▸ Description of the task:
Only lines holding "none" are wanted; copy each of them from the records below.

::::::::::

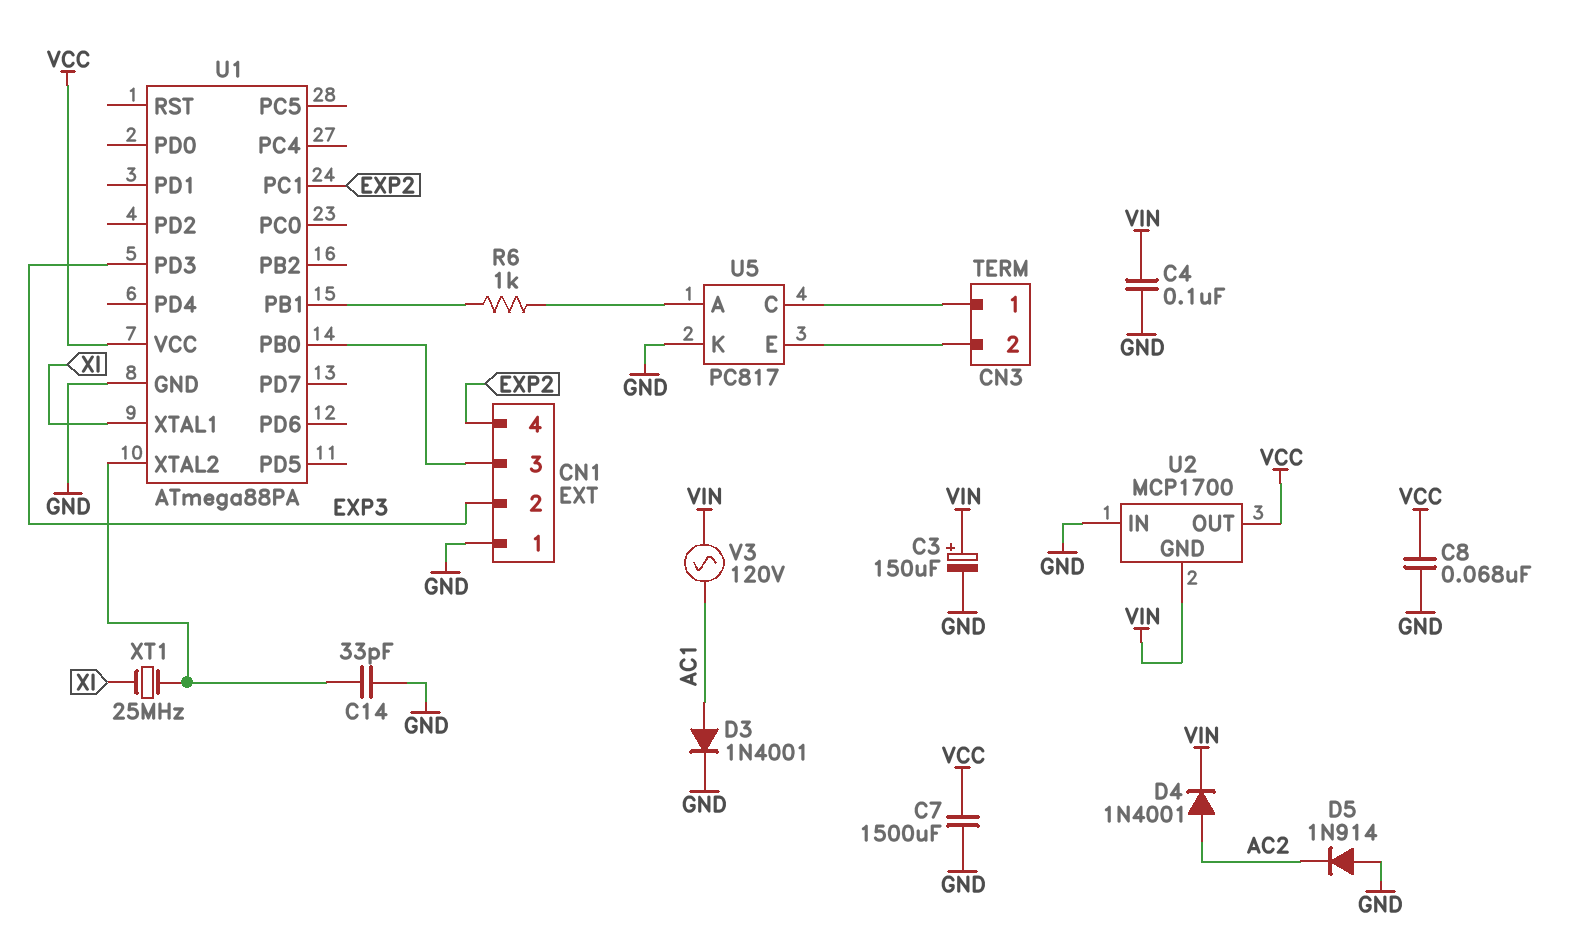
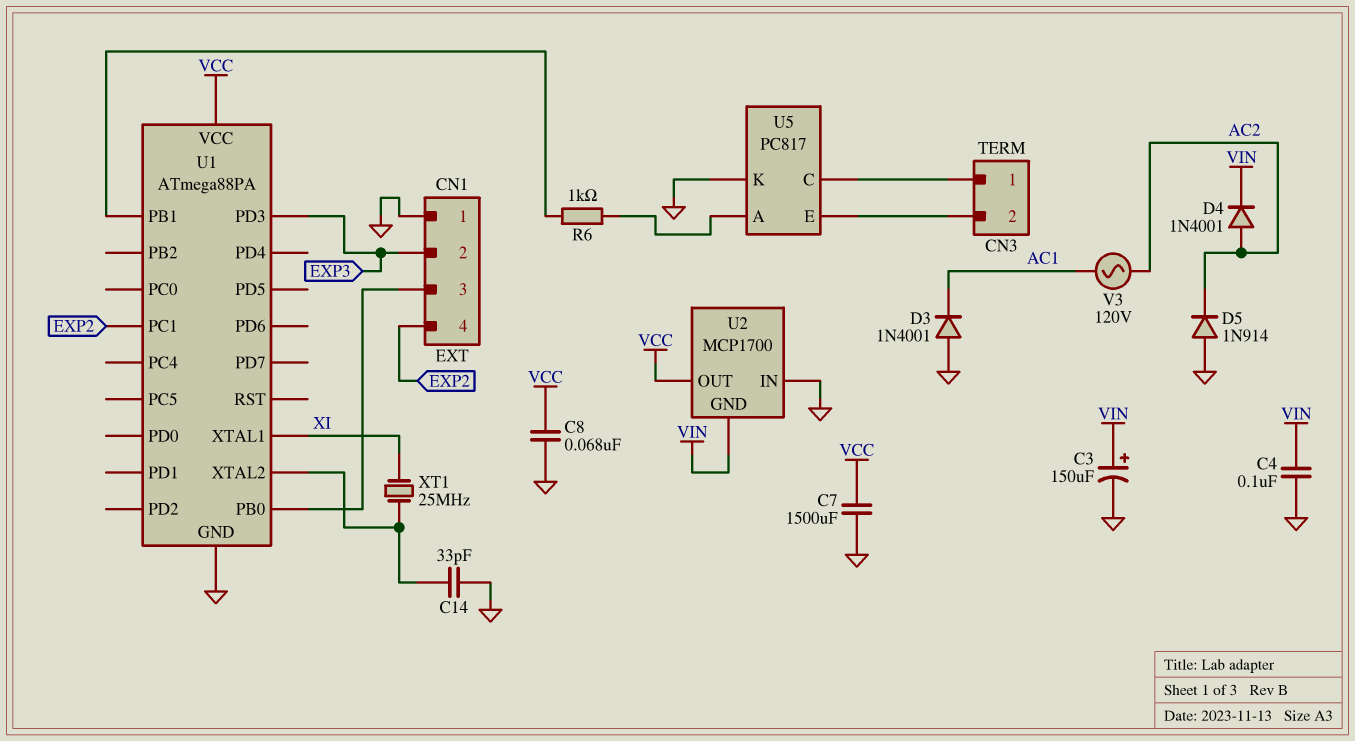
D3: diode 1N4001 (A AC1, K GND) -> diode 1N4001 (A GND, K AC1)
V3: AC 120V (AC1, VIN) -> AC 120V (AC1, AC2)

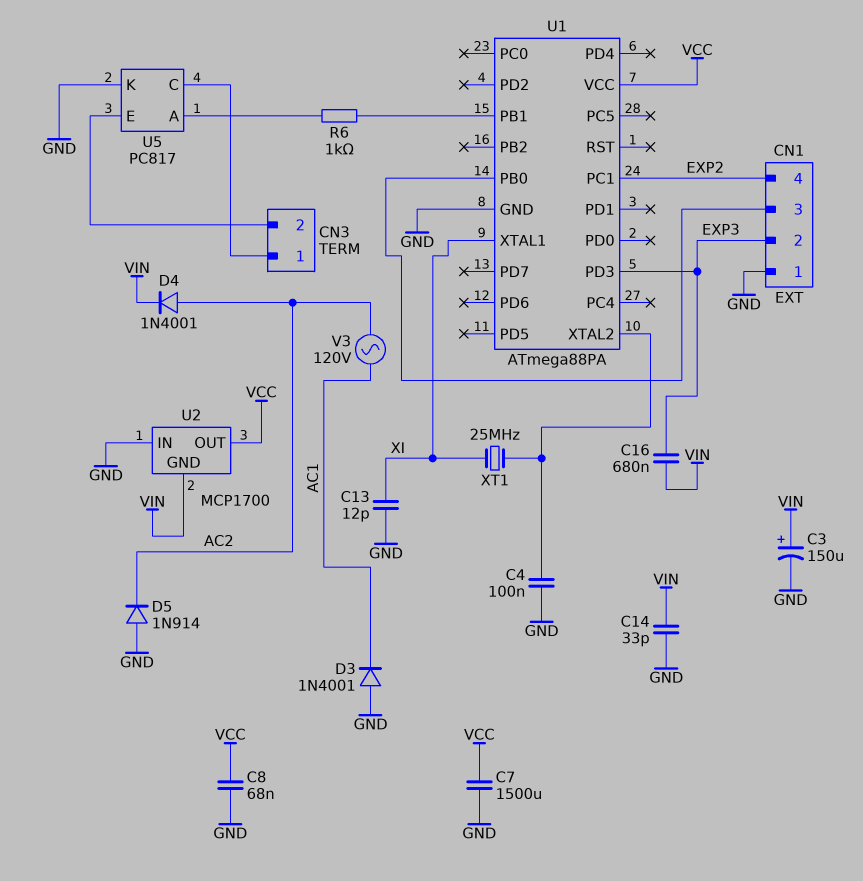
C4: 100nF (GND, VIN) -> 100nF (GND, U1/XTAL2)
C13: none -> 12pF (GND, XI)
C14: 33pF (GND, U1/XTAL2) -> 33pF (GND, VIN)
C16: none -> 680nF (EXP3, VIN)

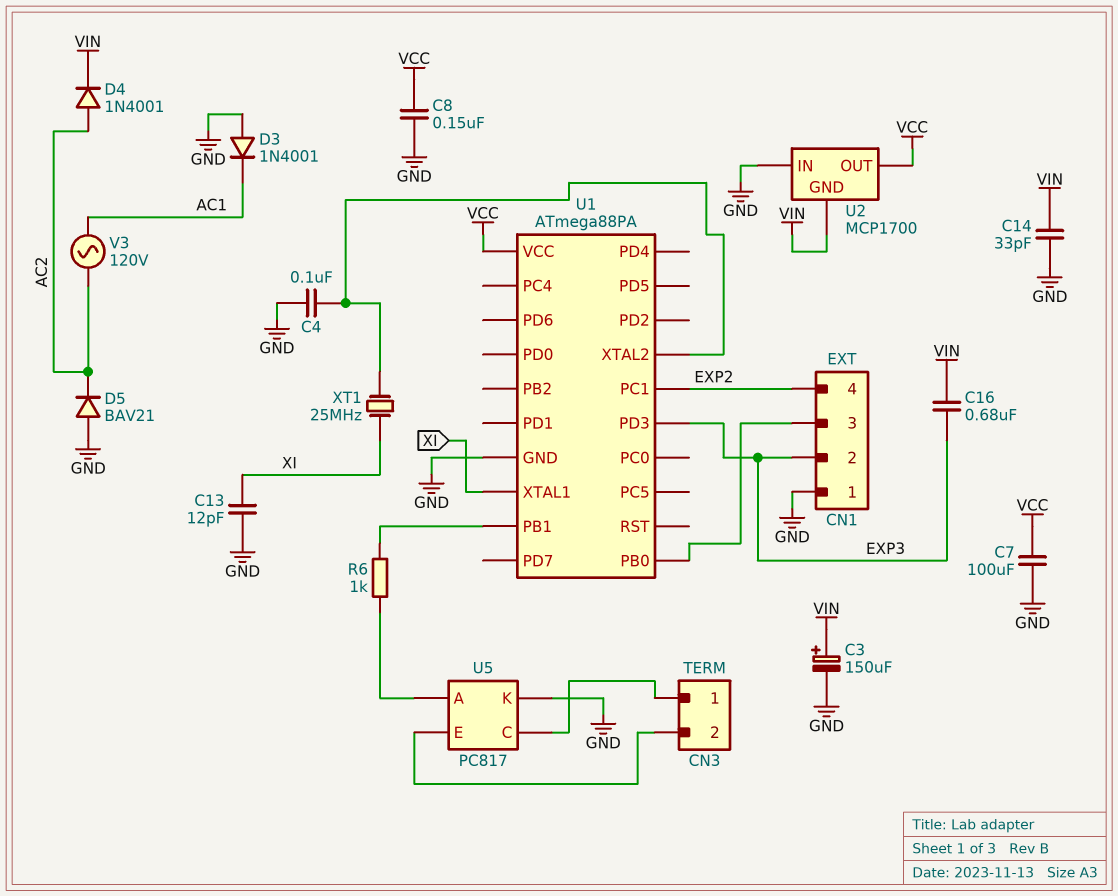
C7: 1500uF (GND, VCC) -> 100uF (GND, VCC)
C8: 68nF (GND, VCC) -> 150nF (GND, VCC)
D5: diode 1N914 (A GND, K AC2) -> diode BAV21 (A GND, K AC2)

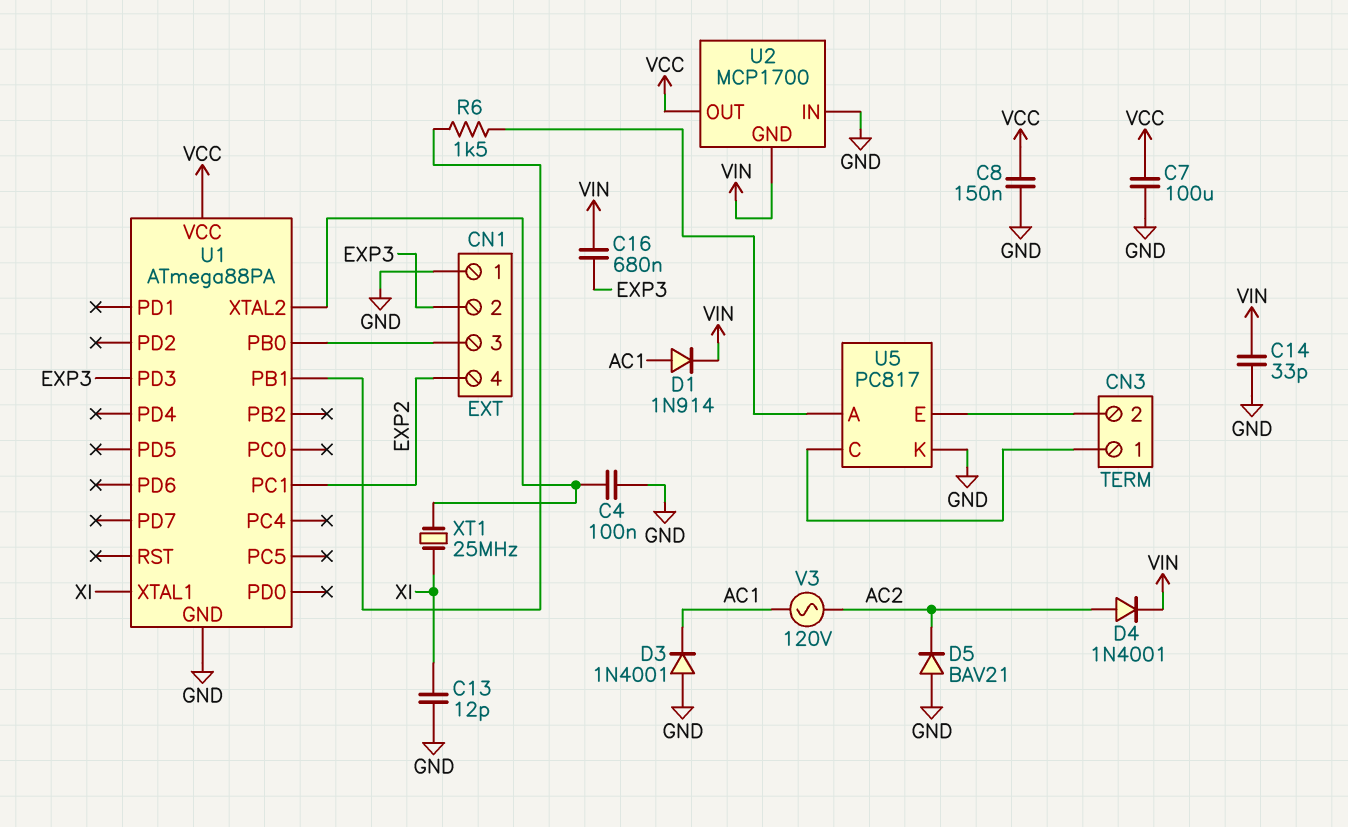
C3: 150uF (plus VIN, minus GND) -> none
D1: none -> diode 1N914 (A AC1, K VIN)
R6: 1k (U1/PB1, U5/A) -> 1.5k (U1/PB1, U5/A)

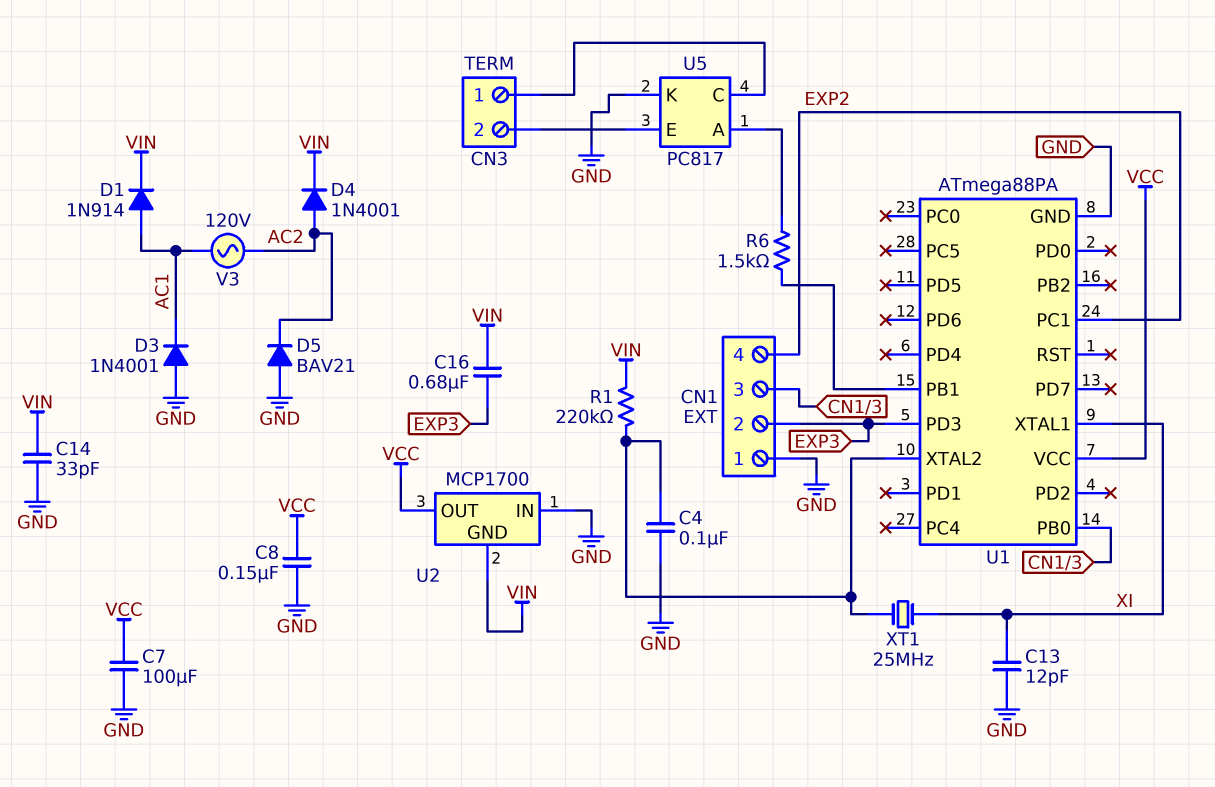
R1: none -> 220k (U1/XTAL2, VIN)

::::::::::

▸ Written reply:
C13: none -> 12pF (GND, XI)
C16: none -> 680nF (EXP3, VIN)
C3: 150uF (plus VIN, minus GND) -> none
D1: none -> diode 1N914 (A AC1, K VIN)
R1: none -> 220k (U1/XTAL2, VIN)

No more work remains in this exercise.